Extract each line of the records below that contains the word "none".

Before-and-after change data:

_ _ _ _ _

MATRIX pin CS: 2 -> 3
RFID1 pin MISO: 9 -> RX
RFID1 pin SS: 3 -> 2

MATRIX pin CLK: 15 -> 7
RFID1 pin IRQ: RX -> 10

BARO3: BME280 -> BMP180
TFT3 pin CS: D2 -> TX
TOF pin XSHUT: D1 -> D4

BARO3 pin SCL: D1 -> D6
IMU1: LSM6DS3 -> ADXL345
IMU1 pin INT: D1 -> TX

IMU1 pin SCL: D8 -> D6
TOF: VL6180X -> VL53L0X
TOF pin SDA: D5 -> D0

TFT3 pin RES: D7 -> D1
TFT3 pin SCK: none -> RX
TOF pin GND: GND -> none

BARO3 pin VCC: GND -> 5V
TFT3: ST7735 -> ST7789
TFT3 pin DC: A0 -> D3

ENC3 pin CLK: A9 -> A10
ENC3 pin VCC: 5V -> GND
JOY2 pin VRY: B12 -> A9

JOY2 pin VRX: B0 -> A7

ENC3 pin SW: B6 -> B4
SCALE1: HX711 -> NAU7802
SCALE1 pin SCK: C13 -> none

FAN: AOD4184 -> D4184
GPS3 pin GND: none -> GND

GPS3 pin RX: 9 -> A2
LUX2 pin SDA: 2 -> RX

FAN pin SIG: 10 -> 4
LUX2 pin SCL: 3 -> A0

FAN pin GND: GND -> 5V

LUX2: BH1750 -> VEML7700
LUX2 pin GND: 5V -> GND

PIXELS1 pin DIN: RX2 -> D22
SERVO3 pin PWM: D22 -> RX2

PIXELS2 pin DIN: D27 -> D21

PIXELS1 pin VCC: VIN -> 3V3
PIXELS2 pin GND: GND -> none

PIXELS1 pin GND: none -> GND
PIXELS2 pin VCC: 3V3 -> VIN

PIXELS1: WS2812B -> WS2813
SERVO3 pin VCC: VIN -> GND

_ _ _ _ _

**TASK RESULT**
TFT3 pin SCK: none -> RX
TOF pin GND: GND -> none
SCALE1 pin SCK: C13 -> none
GPS3 pin GND: none -> GND
PIXELS2 pin GND: GND -> none
PIXELS1 pin GND: none -> GND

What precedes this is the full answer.